Below are some entries; report how many of their lines contain the word "none", giving nothing besides the number.

DATA EXTRACT:

..............................

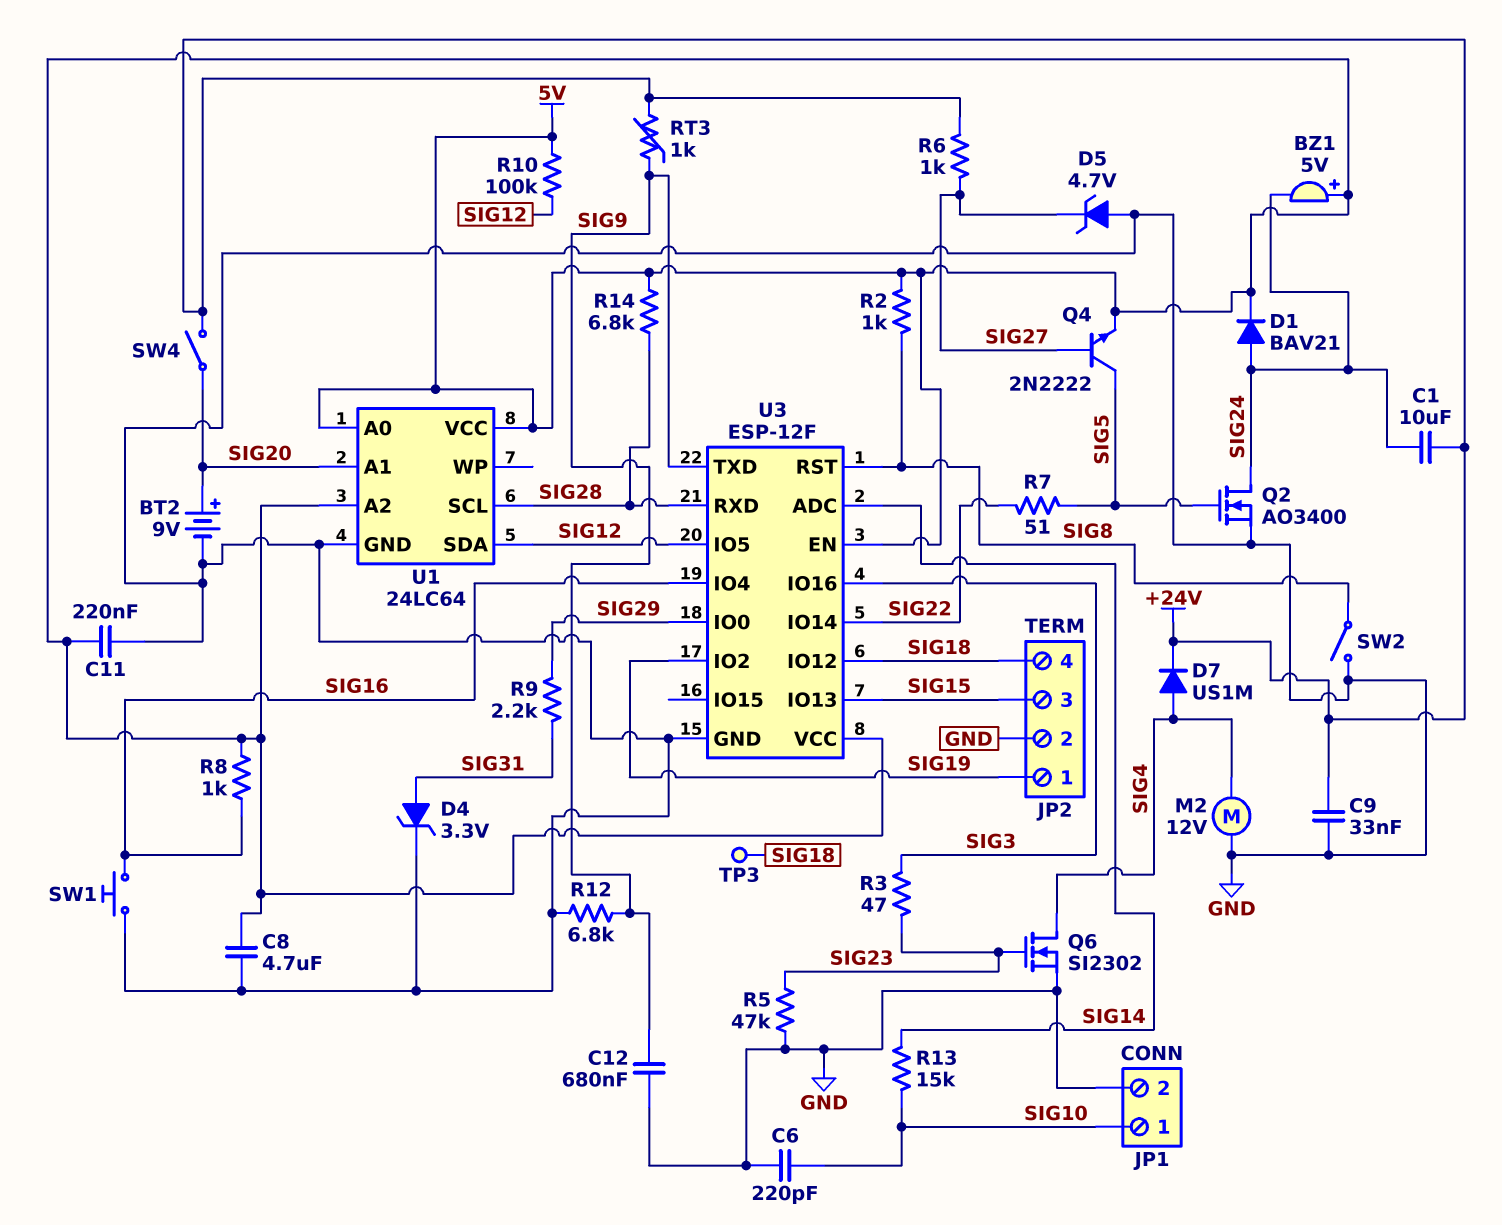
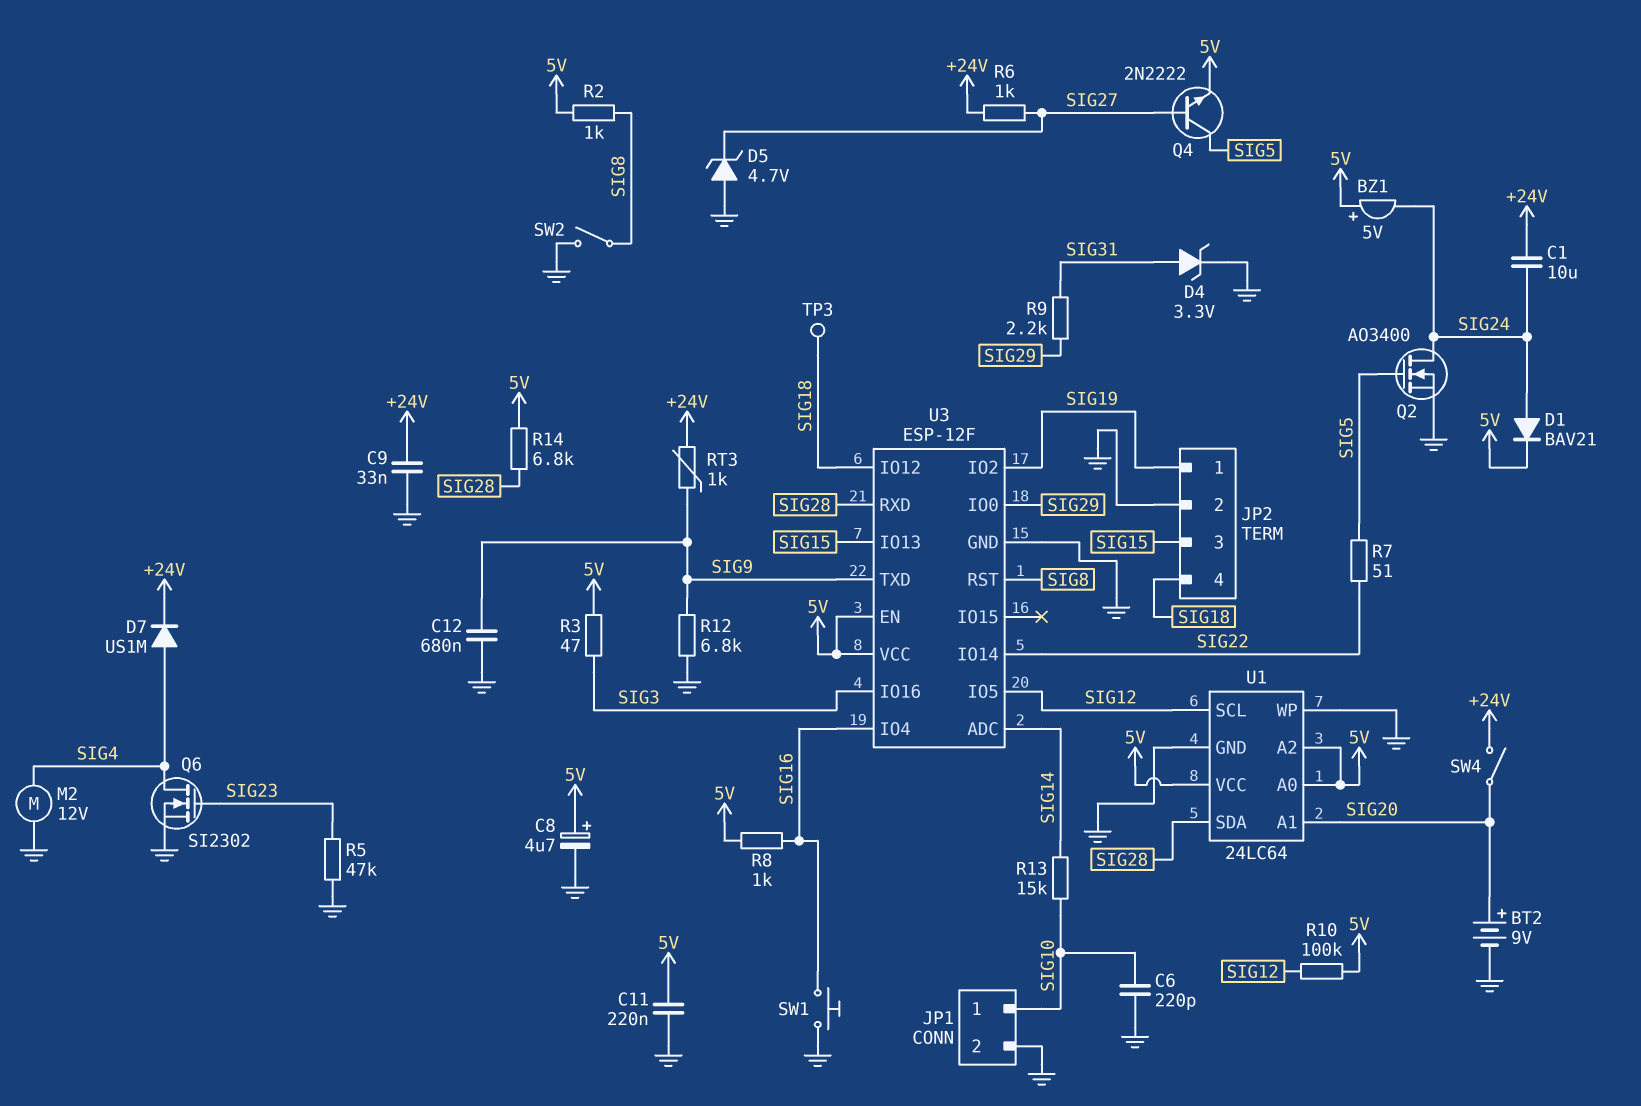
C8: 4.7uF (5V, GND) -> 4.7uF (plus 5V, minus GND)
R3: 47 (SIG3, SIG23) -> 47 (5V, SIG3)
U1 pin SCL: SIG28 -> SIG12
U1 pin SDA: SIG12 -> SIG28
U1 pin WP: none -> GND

..............................

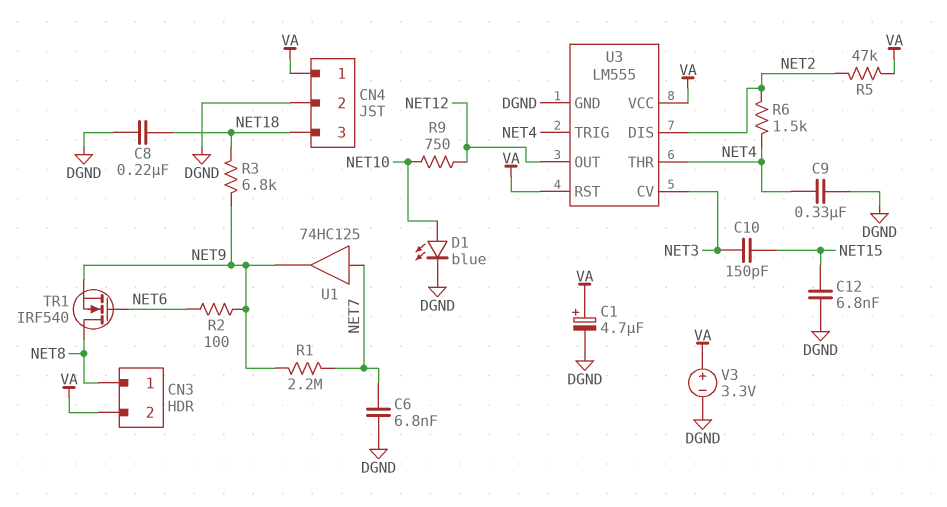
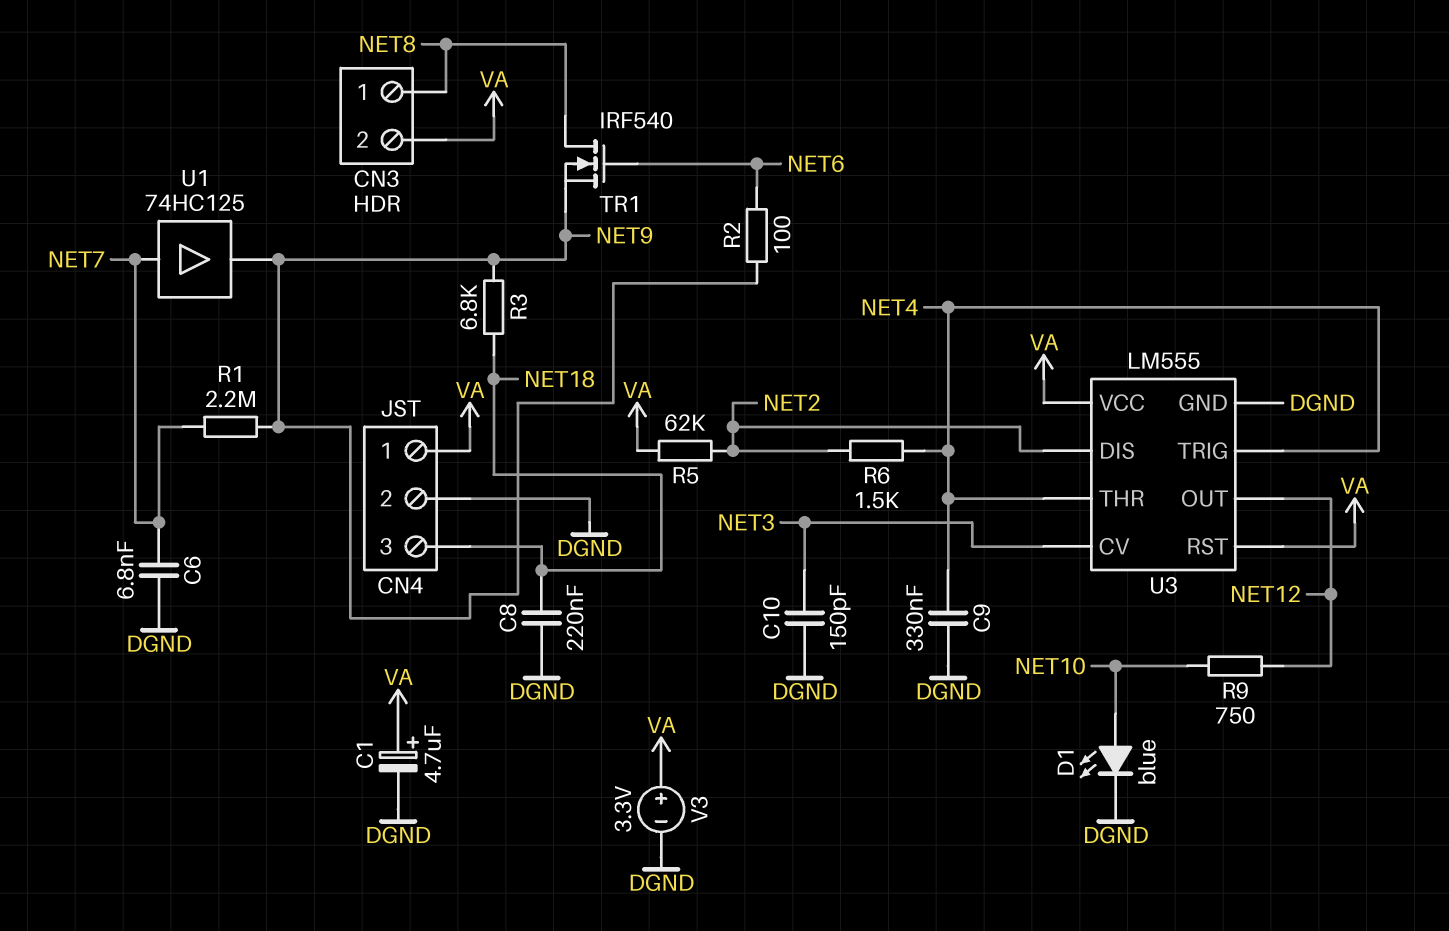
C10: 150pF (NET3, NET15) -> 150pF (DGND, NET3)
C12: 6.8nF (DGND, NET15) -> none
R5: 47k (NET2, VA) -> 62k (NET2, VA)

..............................

RESULT: 2